# TASK DESCRIPTION
Drop the pictures, then repeat every record exactly as it stands.

# RECORDS FOR PROCESSING

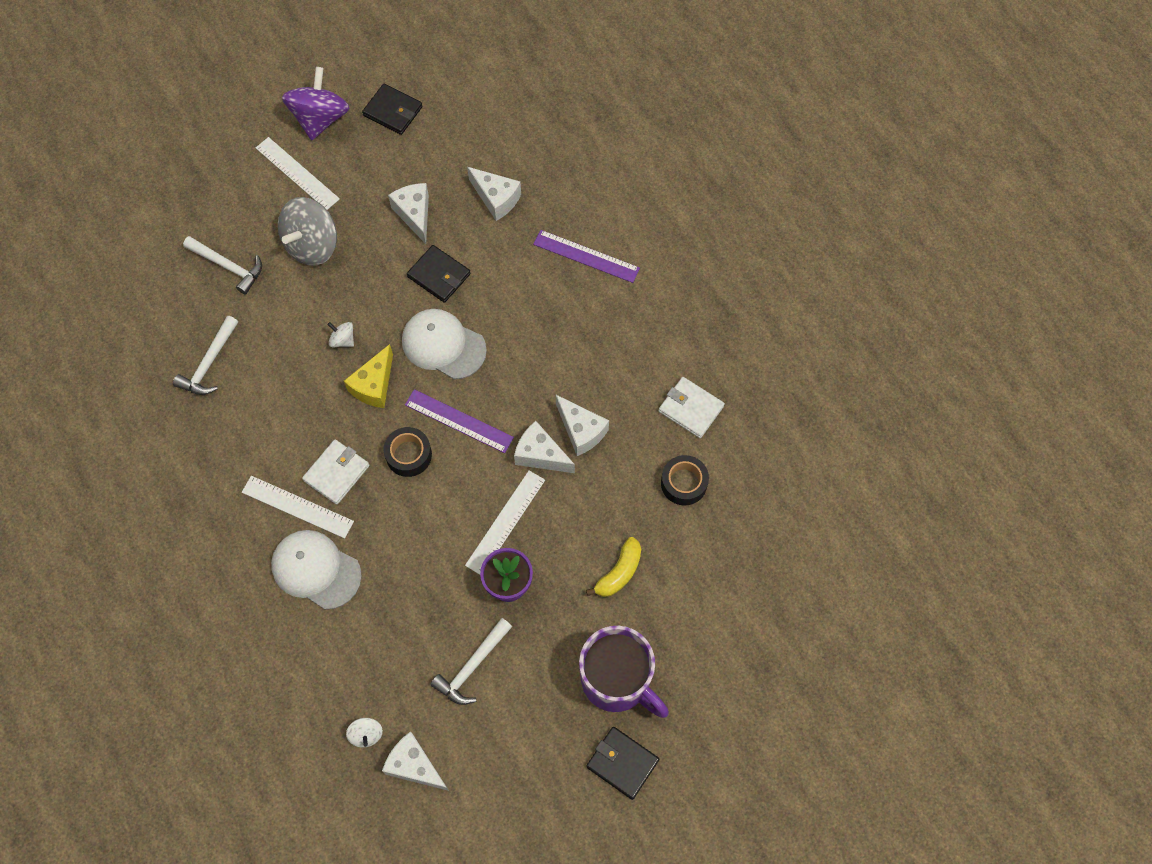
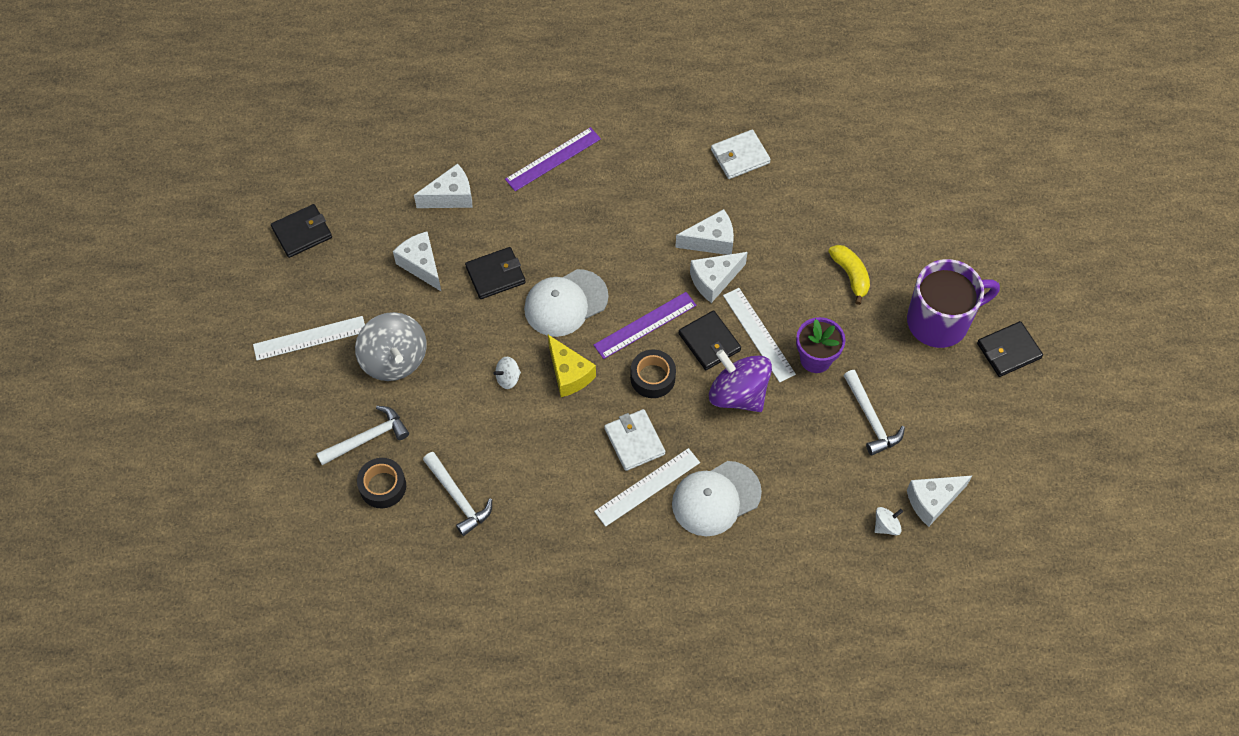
camera: 60 degrees left, 5 degrees down
(320, 118) = (265, 293): purple spinning top -> purple spinning top (738, 394)
(366, 734) = (886, 526): white spinning top -> white spinning top turned 45 degrees counterclockwise
(414, 214) = (421, 265): white cheese -> white cheese turned 45 degrees clockwise
(472, 484) = (709, 342): none -> black wallet
(684, 483) = (801, 193): black tape -> black tape (383, 486)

# FINISHED TASK
camera: 60 degrees left, 5 degrees down
(320, 118) = (265, 293): purple spinning top -> purple spinning top (738, 394)
(366, 734) = (886, 526): white spinning top -> white spinning top turned 45 degrees counterclockwise
(414, 214) = (421, 265): white cheese -> white cheese turned 45 degrees clockwise
(472, 484) = (709, 342): none -> black wallet
(684, 483) = (801, 193): black tape -> black tape (383, 486)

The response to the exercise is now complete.